[Records from a collection]

--- START ---

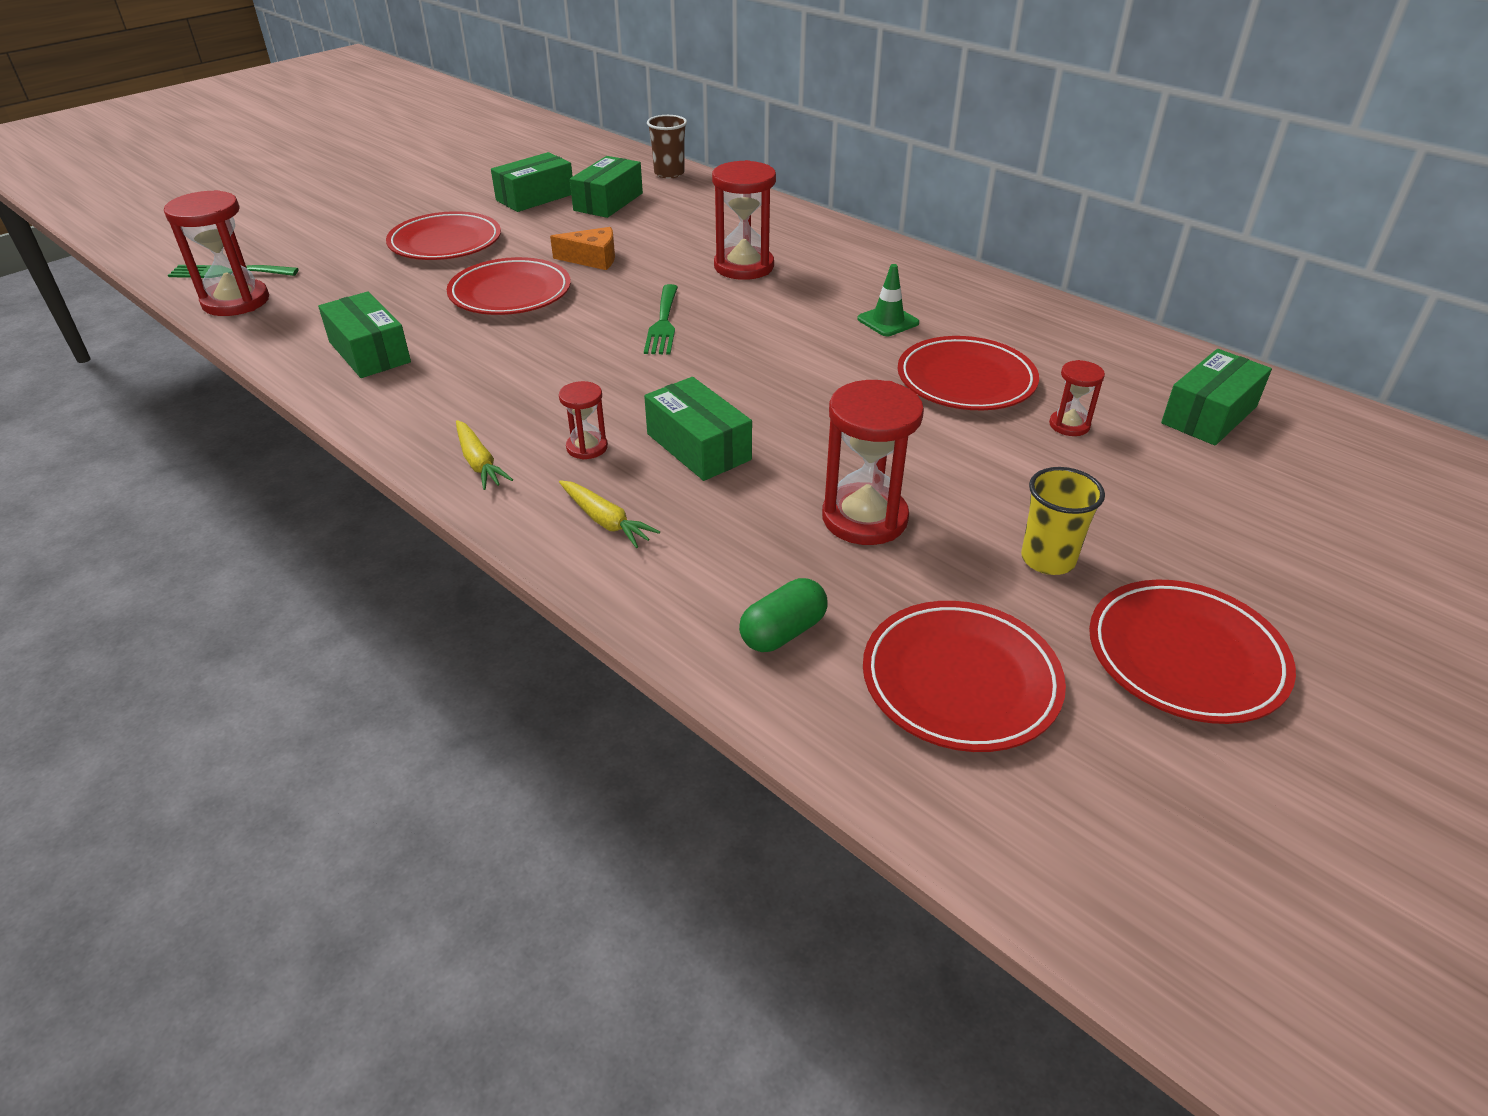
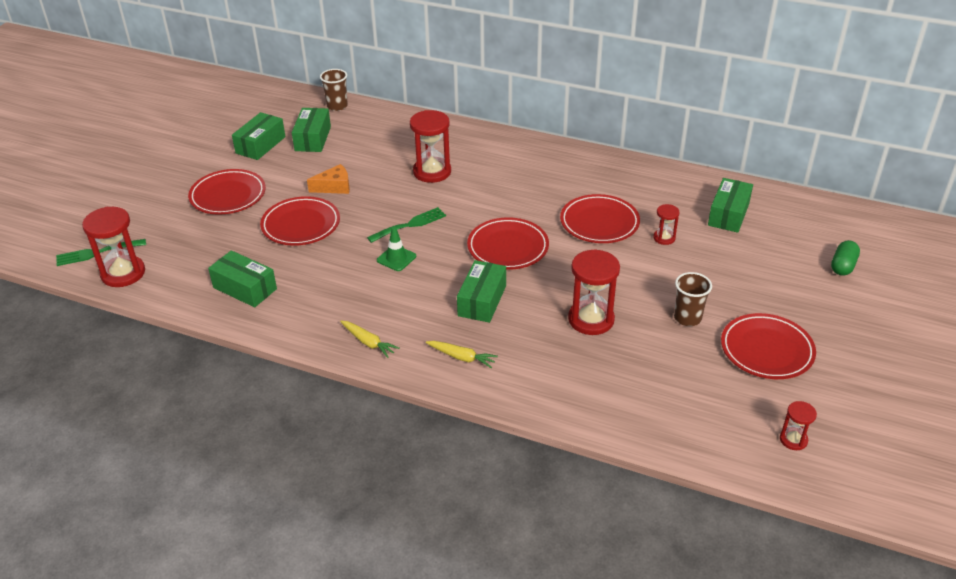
camera: 20 degrees left, 0 degrees up
(587, 447) = (422, 317): red hourglass -> red hourglass (793, 440)
(663, 323) = (410, 225): green fork -> green fork turned 105 degrees counterclockwise
(698, 447) = (482, 301): green box -> green box turned 75 degrees clockwise
(783, 632) = (586, 390): green capsule -> green capsule (843, 266)
(888, 321) = (537, 192): green traffic cone -> green traffic cone (396, 258)
(960, 681) = (677, 390): red plate -> red plate (508, 247)
(1048, 559) = (687, 318): yellow cup -> brown cup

--- END ---

Instructions to follow. Apply a filter for "turned" to the data above, then copy each line that matches.

Exercise result.
(663, 323) = (410, 225): green fork -> green fork turned 105 degrees counterclockwise
(698, 447) = (482, 301): green box -> green box turned 75 degrees clockwise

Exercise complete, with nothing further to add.